# RECORD LIST
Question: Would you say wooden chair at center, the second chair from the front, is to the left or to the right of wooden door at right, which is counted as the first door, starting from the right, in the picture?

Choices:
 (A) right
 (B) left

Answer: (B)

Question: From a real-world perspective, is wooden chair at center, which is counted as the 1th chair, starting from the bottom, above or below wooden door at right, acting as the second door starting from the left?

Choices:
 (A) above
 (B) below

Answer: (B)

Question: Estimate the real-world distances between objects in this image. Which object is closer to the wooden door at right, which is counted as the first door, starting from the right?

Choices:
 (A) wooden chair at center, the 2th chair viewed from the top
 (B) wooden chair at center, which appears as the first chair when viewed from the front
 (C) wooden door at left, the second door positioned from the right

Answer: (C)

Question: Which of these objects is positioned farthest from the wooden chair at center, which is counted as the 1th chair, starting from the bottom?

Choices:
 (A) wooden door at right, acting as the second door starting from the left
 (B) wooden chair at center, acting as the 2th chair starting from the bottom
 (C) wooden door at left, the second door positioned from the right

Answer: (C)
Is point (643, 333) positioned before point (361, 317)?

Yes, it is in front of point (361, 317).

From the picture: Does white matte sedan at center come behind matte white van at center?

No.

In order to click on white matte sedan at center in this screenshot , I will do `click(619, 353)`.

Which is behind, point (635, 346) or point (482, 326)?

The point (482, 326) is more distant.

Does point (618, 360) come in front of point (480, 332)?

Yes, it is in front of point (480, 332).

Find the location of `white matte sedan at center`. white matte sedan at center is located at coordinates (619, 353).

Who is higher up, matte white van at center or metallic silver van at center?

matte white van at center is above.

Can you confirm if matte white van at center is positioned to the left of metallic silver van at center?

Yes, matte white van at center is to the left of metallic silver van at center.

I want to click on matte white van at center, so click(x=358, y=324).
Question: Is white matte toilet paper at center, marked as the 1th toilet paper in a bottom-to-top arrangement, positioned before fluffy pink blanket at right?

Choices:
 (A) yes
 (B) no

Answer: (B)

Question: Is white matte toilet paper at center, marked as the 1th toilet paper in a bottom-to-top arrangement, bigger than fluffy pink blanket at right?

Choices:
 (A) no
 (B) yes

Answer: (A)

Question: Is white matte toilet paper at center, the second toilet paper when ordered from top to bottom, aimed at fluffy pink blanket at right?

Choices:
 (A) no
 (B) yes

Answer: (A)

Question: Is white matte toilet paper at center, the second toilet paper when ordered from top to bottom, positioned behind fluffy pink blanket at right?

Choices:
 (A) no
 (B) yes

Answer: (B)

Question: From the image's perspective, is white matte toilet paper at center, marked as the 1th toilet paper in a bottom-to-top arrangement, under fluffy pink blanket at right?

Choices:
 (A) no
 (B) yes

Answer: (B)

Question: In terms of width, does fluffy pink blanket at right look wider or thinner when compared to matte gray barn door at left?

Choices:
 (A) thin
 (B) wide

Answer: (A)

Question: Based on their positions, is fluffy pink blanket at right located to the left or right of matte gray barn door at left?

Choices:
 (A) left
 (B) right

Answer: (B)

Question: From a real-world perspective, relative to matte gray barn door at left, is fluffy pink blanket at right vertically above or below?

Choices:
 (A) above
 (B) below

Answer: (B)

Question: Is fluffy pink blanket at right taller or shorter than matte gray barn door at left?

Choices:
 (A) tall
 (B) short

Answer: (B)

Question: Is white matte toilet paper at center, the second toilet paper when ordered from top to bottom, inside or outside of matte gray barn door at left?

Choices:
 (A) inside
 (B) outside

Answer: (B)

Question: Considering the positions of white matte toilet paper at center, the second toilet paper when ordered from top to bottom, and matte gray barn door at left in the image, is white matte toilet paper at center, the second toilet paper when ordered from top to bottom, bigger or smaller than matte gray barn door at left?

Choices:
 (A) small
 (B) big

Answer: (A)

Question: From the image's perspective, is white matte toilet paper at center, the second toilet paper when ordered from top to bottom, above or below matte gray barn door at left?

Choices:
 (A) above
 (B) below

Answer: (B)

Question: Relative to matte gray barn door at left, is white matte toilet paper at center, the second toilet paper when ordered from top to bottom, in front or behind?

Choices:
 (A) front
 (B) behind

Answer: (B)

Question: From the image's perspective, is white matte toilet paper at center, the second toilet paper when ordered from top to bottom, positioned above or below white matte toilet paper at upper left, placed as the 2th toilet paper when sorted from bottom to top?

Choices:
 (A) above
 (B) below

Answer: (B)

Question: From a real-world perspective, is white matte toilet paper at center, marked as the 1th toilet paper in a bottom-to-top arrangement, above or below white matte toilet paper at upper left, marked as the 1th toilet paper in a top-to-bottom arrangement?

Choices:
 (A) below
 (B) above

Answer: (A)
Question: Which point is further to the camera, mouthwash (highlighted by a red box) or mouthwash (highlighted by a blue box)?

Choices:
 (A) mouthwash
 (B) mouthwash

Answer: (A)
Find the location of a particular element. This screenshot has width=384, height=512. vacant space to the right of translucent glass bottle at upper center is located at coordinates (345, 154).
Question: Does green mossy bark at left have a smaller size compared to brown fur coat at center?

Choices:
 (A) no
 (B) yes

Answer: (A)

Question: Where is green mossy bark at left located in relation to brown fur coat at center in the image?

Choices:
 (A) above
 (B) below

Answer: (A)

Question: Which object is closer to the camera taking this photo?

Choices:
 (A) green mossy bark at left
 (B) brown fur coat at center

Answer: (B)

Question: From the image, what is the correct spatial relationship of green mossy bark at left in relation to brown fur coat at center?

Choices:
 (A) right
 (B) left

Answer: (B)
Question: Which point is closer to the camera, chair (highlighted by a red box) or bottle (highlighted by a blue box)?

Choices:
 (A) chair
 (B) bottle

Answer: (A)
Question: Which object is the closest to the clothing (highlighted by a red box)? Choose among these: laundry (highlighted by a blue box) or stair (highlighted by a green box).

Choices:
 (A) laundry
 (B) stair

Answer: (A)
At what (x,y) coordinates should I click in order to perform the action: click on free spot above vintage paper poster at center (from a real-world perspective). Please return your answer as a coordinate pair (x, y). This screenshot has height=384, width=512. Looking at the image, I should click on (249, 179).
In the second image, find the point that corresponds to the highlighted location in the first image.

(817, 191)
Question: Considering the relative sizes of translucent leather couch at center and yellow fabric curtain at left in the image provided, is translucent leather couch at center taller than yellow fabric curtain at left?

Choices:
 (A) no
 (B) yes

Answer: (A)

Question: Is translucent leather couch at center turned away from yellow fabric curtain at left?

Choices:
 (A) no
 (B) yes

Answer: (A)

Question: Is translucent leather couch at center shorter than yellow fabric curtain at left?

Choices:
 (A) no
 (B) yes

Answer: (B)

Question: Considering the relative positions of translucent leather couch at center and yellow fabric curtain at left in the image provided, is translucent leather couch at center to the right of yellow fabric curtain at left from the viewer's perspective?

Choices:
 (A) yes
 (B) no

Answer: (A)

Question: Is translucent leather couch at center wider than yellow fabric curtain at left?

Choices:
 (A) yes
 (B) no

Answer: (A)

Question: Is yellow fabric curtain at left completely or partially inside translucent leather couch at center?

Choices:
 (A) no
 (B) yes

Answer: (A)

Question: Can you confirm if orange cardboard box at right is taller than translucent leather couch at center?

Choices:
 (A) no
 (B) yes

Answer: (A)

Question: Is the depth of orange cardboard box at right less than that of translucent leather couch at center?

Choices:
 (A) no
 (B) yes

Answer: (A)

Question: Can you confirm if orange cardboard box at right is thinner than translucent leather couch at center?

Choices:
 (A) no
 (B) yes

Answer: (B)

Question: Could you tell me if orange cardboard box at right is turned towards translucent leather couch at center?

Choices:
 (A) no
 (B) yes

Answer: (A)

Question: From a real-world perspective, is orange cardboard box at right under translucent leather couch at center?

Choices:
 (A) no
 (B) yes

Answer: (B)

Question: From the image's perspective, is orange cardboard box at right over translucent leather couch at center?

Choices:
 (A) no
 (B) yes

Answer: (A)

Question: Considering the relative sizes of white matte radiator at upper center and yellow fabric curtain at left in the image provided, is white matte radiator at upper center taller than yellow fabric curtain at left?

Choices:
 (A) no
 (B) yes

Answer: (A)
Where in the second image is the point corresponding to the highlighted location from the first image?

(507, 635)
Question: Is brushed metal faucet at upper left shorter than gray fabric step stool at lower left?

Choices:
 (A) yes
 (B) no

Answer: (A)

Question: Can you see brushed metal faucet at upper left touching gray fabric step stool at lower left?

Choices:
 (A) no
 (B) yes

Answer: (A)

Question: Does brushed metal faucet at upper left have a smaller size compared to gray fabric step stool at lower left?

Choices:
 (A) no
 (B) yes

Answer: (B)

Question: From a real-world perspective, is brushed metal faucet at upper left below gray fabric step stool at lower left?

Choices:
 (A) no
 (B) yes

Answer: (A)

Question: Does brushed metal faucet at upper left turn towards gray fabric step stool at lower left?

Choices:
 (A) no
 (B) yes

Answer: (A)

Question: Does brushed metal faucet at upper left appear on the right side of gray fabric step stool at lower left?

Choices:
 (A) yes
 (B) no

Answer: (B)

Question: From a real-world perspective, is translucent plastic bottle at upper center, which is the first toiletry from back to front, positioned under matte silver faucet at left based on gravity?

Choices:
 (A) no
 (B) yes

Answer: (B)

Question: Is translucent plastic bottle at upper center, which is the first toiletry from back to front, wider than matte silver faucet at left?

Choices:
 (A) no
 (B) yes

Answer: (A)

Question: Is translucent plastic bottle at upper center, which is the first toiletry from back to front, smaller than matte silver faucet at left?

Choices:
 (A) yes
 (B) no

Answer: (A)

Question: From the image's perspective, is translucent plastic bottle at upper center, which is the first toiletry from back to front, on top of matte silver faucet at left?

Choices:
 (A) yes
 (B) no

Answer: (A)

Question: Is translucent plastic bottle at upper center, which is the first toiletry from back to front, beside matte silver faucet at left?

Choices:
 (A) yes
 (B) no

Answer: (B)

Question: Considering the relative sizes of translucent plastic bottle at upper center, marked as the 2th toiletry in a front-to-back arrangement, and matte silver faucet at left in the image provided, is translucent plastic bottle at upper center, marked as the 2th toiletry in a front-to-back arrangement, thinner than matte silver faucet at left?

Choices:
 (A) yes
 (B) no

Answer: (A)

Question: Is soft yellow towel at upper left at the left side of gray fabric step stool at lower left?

# WRITTEN PROBLEM
Could you switch "wooden door" to "oak door" in the items from the very first line through the line with "Question: Estimate the", keeping everything else the same? Return only those lines.

# PROBLEM SOLUTION
Question: Would you say wooden chair at center, the second chair from the front, is to the left or to the right of oak door at right, which is counted as the first door, starting from the right, in the picture?

Choices:
 (A) right
 (B) left

Answer: (B)

Question: From a real-world perspective, is wooden chair at center, which is counted as the 1th chair, starting from the bottom, above or below oak door at right, acting as the second door starting from the left?

Choices:
 (A) above
 (B) below

Answer: (B)

Question: Estimate the real-world distances between objects in this image. Which object is closer to the oak door at right, which is counted as the first door, starting from the right?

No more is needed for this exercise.